● **Task description**: Pictures in the entries below are excluded; copy only the lines from the one containing "pink cross: (75, 37) -> (40, 21), moved" to the one containing "gray arrow: (427, 661)", both included.

● **Source material**:
┌──

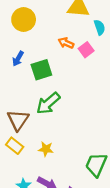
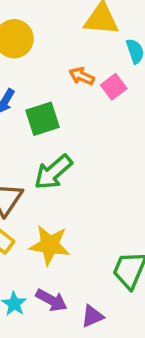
yellow star: (46, 149) -> (50, 245), size x1.6

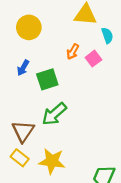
orange arrow: (82, 76) -> (73, 52), turned -84

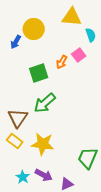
yellow circle: (29, 27) -> (34, 29), moved
orange arrow: (73, 52) -> (62, 62), moved
blue arrow: (23, 68) -> (16, 42), moved

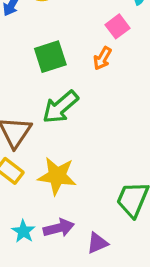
orange arrow: (62, 62) -> (102, 58), moved
purple arrow: (44, 175) -> (59, 228), turned -42

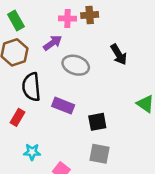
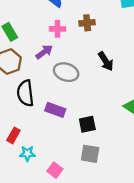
brown cross: (90, 15) -> (87, 23), moved
red rectangle: (18, 117) -> (13, 135), moved

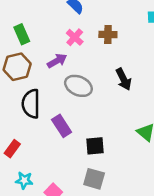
pink cross: (58, 29) -> (75, 37), turned 35
purple rectangle: (55, 110) -> (62, 126), turned 30
cyan star: (27, 154) -> (24, 180), moved

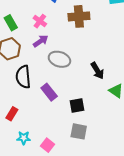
brown cross: (108, 34) -> (79, 16), size x1.5
pink cross: (75, 37) -> (40, 21), moved
black arrow: (124, 79) -> (97, 71), moved

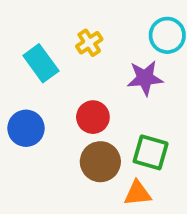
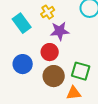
purple star: (145, 78) -> (60, 31), moved
blue circle: (26, 128) -> (23, 64), moved

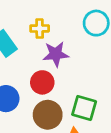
yellow cross: (48, 12) -> (40, 29), turned 32

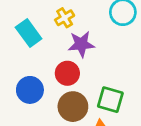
yellow cross: (40, 29) -> (65, 18), turned -30

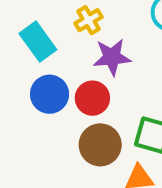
blue circle: (30, 90) -> (50, 94), moved

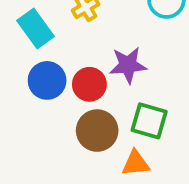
purple star: (112, 57) -> (128, 65), moved

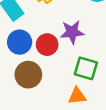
brown circle: (97, 131) -> (28, 75), moved

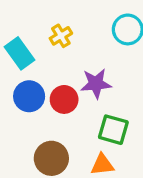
brown circle: (28, 75) -> (51, 158), moved

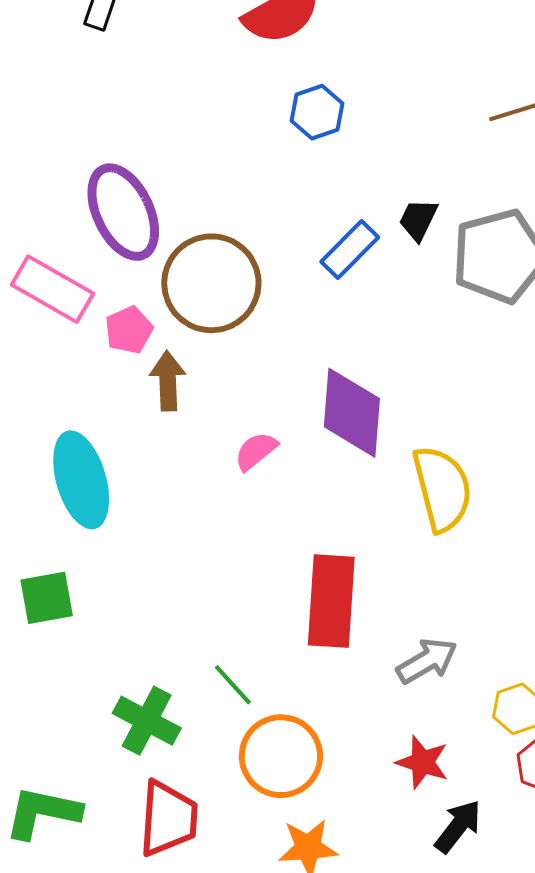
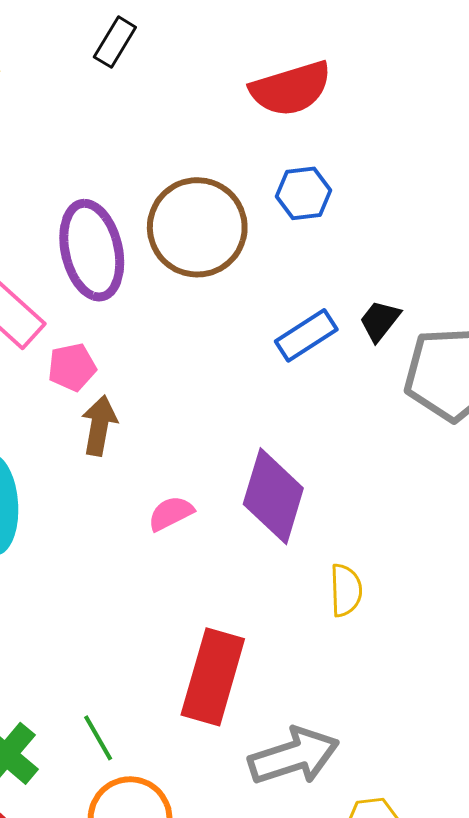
brown circle: (211, 283) -> (197, 227), moved
yellow semicircle: (442, 489) -> (346, 590), size x0.6
gray arrow: (427, 661) -> (294, 756), size x1.4

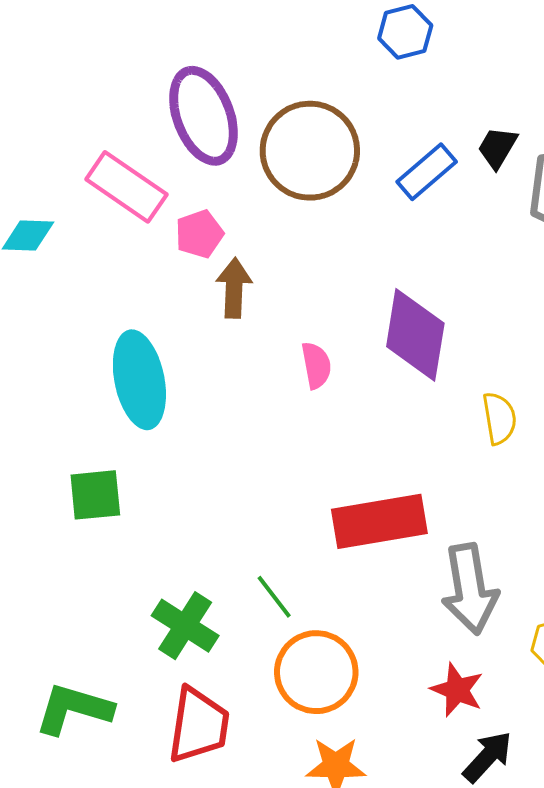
brown circle: (197, 227) -> (310, 151), moved
pink semicircle: (171, 513) -> (316, 365), turned 114
red rectangle: (213, 677) -> (379, 521), turned 72
gray arrow: (294, 756) -> (470, 589), turned 106

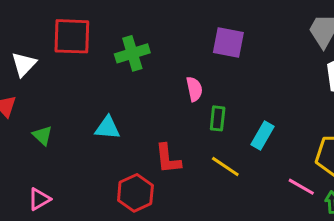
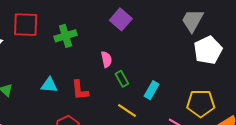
purple square: (228, 43) -> (121, 19), moved, turned 30
green rectangle: (218, 118) -> (122, 79), turned -35
red L-shape: (168, 159) -> (80, 90), moved

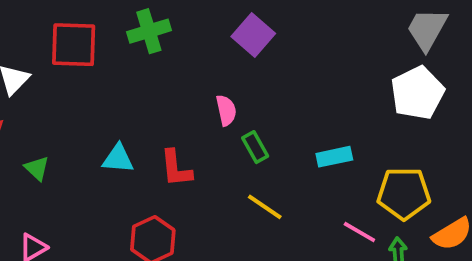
gray trapezoid: (192, 20) -> (427, 29), moved
green cross: (66, 36) -> (149, 31), moved
cyan rectangle: (152, 90) -> (334, 157), moved, turned 48

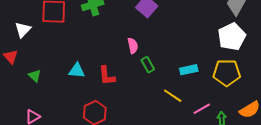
yellow pentagon: (404, 193) -> (227, 73), moved
yellow line: (265, 207) -> (173, 96), moved
pink line: (359, 232) -> (202, 109), turned -60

└──

● **Answer to this task**:
pink cross: (75, 37) -> (40, 21), moved
black arrow: (124, 79) -> (97, 71), moved

purple star: (145, 78) -> (60, 31), moved
blue circle: (26, 128) -> (23, 64), moved

yellow cross: (48, 12) -> (40, 29), turned 32

yellow cross: (40, 29) -> (65, 18), turned -30

blue circle: (30, 90) -> (50, 94), moved

purple star: (112, 57) -> (128, 65), moved

brown circle: (97, 131) -> (28, 75), moved

brown circle: (28, 75) -> (51, 158), moved

brown circle: (211, 283) -> (197, 227), moved
yellow semicircle: (442, 489) -> (346, 590), size x0.6
gray arrow: (427, 661) -> (294, 756), size x1.4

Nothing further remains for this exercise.